TASK INSTRUCTIONS »
All lines from the opening of the entries below through the line containing "TFT: ILI9341 -> ST7735" must be output exactly as they appear, with no other lines.
===============
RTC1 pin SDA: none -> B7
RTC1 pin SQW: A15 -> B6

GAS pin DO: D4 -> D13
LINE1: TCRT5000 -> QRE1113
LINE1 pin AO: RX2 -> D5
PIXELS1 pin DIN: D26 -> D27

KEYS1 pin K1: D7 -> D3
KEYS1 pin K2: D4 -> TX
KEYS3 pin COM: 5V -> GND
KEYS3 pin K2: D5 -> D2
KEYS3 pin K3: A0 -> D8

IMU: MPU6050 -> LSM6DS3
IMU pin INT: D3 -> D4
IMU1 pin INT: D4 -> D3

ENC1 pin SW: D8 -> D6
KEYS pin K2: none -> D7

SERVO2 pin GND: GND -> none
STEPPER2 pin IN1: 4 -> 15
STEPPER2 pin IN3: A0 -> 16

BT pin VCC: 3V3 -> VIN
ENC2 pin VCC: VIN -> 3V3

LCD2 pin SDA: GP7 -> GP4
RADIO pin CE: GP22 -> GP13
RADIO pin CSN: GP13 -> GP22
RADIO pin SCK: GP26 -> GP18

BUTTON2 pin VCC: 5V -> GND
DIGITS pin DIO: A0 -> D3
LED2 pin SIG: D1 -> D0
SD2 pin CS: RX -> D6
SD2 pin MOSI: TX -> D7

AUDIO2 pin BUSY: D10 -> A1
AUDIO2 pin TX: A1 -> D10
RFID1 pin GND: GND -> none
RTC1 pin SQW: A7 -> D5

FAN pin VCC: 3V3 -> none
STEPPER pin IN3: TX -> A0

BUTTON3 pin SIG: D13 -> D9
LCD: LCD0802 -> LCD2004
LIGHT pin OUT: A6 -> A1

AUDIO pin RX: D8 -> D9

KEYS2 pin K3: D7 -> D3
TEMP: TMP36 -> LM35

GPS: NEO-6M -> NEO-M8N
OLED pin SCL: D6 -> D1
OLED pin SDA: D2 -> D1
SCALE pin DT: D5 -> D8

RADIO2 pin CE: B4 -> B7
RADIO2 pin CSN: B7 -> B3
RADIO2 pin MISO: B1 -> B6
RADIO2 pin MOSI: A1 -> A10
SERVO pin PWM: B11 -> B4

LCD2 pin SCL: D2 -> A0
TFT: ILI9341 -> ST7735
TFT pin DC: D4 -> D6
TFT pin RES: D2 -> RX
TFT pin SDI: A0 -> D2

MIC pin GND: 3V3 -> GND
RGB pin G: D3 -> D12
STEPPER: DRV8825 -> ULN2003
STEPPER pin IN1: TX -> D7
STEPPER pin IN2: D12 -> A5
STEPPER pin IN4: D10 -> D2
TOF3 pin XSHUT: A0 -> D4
===============
WRITTEN RESPONSE »
RTC1 pin SDA: none -> B7
RTC1 pin SQW: A15 -> B6

GAS pin DO: D4 -> D13
LINE1: TCRT5000 -> QRE1113
LINE1 pin AO: RX2 -> D5
PIXELS1 pin DIN: D26 -> D27

KEYS1 pin K1: D7 -> D3
KEYS1 pin K2: D4 -> TX
KEYS3 pin COM: 5V -> GND
KEYS3 pin K2: D5 -> D2
KEYS3 pin K3: A0 -> D8

IMU: MPU6050 -> LSM6DS3
IMU pin INT: D3 -> D4
IMU1 pin INT: D4 -> D3

ENC1 pin SW: D8 -> D6
KEYS pin K2: none -> D7

SERVO2 pin GND: GND -> none
STEPPER2 pin IN1: 4 -> 15
STEPPER2 pin IN3: A0 -> 16

BT pin VCC: 3V3 -> VIN
ENC2 pin VCC: VIN -> 3V3

LCD2 pin SDA: GP7 -> GP4
RADIO pin CE: GP22 -> GP13
RADIO pin CSN: GP13 -> GP22
RADIO pin SCK: GP26 -> GP18

BUTTON2 pin VCC: 5V -> GND
DIGITS pin DIO: A0 -> D3
LED2 pin SIG: D1 -> D0
SD2 pin CS: RX -> D6
SD2 pin MOSI: TX -> D7

AUDIO2 pin BUSY: D10 -> A1
AUDIO2 pin TX: A1 -> D10
RFID1 pin GND: GND -> none
RTC1 pin SQW: A7 -> D5

FAN pin VCC: 3V3 -> none
STEPPER pin IN3: TX -> A0

BUTTON3 pin SIG: D13 -> D9
LCD: LCD0802 -> LCD2004
LIGHT pin OUT: A6 -> A1

AUDIO pin RX: D8 -> D9

KEYS2 pin K3: D7 -> D3
TEMP: TMP36 -> LM35

GPS: NEO-6M -> NEO-M8N
OLED pin SCL: D6 -> D1
OLED pin SDA: D2 -> D1
SCALE pin DT: D5 -> D8

RADIO2 pin CE: B4 -> B7
RADIO2 pin CSN: B7 -> B3
RADIO2 pin MISO: B1 -> B6
RADIO2 pin MOSI: A1 -> A10
SERVO pin PWM: B11 -> B4

LCD2 pin SCL: D2 -> A0
TFT: ILI9341 -> ST7735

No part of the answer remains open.